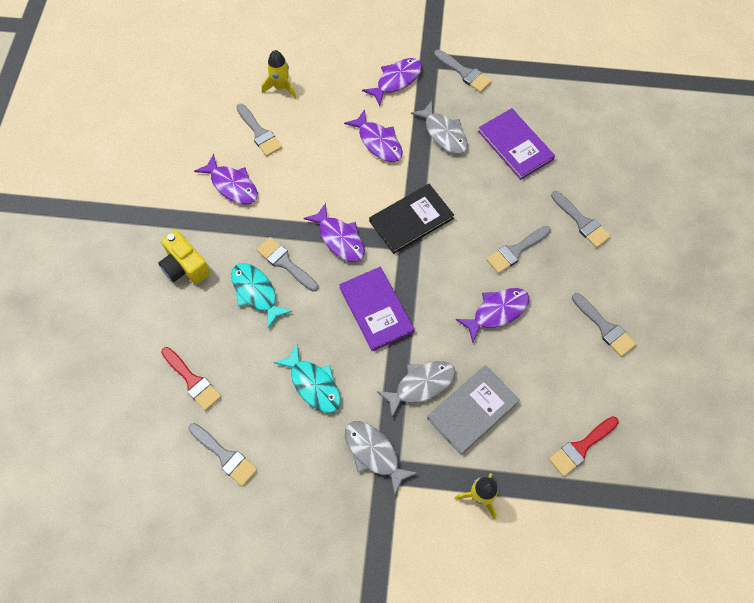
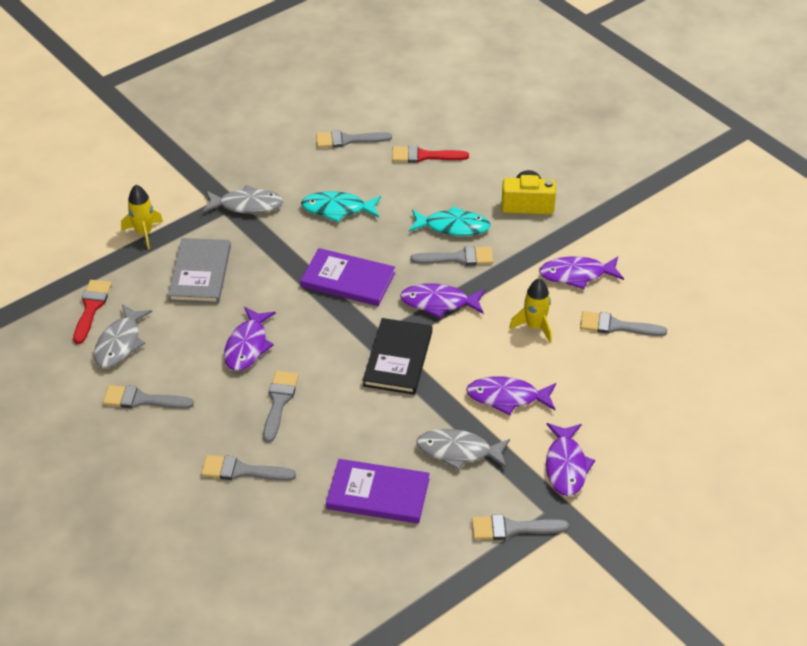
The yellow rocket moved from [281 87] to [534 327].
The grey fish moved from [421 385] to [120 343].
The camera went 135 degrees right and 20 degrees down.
****
■ **What the exercise asks**: Your response should reproduce the entire listing verbatim, minus the pictures.

■ **Answer**:
The yellow rocket moved from [281 87] to [534 327].
The grey fish moved from [421 385] to [120 343].
The camera went 135 degrees right and 20 degrees down.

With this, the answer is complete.